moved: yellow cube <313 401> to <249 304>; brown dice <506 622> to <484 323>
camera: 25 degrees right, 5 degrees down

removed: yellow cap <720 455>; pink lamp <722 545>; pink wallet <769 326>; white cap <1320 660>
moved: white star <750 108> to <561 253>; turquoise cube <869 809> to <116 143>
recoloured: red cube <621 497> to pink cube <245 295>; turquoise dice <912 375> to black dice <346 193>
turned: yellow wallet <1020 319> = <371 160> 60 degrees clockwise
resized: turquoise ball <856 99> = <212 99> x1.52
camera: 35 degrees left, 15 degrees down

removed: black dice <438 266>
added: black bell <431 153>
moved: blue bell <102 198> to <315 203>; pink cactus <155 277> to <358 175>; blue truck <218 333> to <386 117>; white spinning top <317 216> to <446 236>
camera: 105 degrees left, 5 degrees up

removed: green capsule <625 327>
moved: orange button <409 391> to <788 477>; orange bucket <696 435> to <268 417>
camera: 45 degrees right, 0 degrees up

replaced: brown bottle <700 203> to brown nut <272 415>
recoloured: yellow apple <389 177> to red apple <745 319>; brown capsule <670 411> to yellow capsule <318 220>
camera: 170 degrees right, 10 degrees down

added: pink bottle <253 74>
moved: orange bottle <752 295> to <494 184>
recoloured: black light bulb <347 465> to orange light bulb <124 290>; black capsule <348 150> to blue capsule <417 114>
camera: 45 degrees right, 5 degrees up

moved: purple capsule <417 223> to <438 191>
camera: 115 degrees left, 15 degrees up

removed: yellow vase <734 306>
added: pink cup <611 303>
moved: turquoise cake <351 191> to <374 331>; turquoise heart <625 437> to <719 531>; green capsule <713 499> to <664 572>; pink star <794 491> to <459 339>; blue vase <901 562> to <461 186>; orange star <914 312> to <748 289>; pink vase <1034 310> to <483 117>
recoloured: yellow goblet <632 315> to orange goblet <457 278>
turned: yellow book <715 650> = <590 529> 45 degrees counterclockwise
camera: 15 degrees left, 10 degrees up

What you need to do: Copy every entry exactly, leaving nothing out.

Finished exercise:
moved: yellow cube <313 401> to <249 304>; brown dice <506 622> to <484 323>
camera: 25 degrees right, 5 degrees down

removed: yellow cap <720 455>; pink lamp <722 545>; pink wallet <769 326>; white cap <1320 660>
moved: white star <750 108> to <561 253>; turquoise cube <869 809> to <116 143>
recoloured: red cube <621 497> to pink cube <245 295>; turquoise dice <912 375> to black dice <346 193>
turned: yellow wallet <1020 319> = <371 160> 60 degrees clockwise
resized: turquoise ball <856 99> = <212 99> x1.52
camera: 35 degrees left, 15 degrees down

removed: black dice <438 266>
added: black bell <431 153>
moved: blue bell <102 198> to <315 203>; pink cactus <155 277> to <358 175>; blue truck <218 333> to <386 117>; white spinning top <317 216> to <446 236>
camera: 105 degrees left, 5 degrees up

removed: green capsule <625 327>
moved: orange button <409 391> to <788 477>; orange bucket <696 435> to <268 417>
camera: 45 degrees right, 0 degrees up

replaced: brown bottle <700 203> to brown nut <272 415>
recoloured: yellow apple <389 177> to red apple <745 319>; brown capsule <670 411> to yellow capsule <318 220>
camera: 170 degrees right, 10 degrees down

added: pink bottle <253 74>
moved: orange bottle <752 295> to <494 184>
recoloured: black light bulb <347 465> to orange light bulb <124 290>; black capsule <348 150> to blue capsule <417 114>
camera: 45 degrees right, 5 degrees up

moved: purple capsule <417 223> to <438 191>
camera: 115 degrees left, 15 degrees up

removed: yellow vase <734 306>
added: pink cup <611 303>
moved: turquoise cake <351 191> to <374 331>; turquoise heart <625 437> to <719 531>; green capsule <713 499> to <664 572>; pink star <794 491> to <459 339>; blue vase <901 562> to <461 186>; orange star <914 312> to <748 289>; pink vase <1034 310> to <483 117>
recoloured: yellow goblet <632 315> to orange goblet <457 278>
turned: yellow book <715 650> = <590 529> 45 degrees counterclockwise
camera: 15 degrees left, 10 degrees up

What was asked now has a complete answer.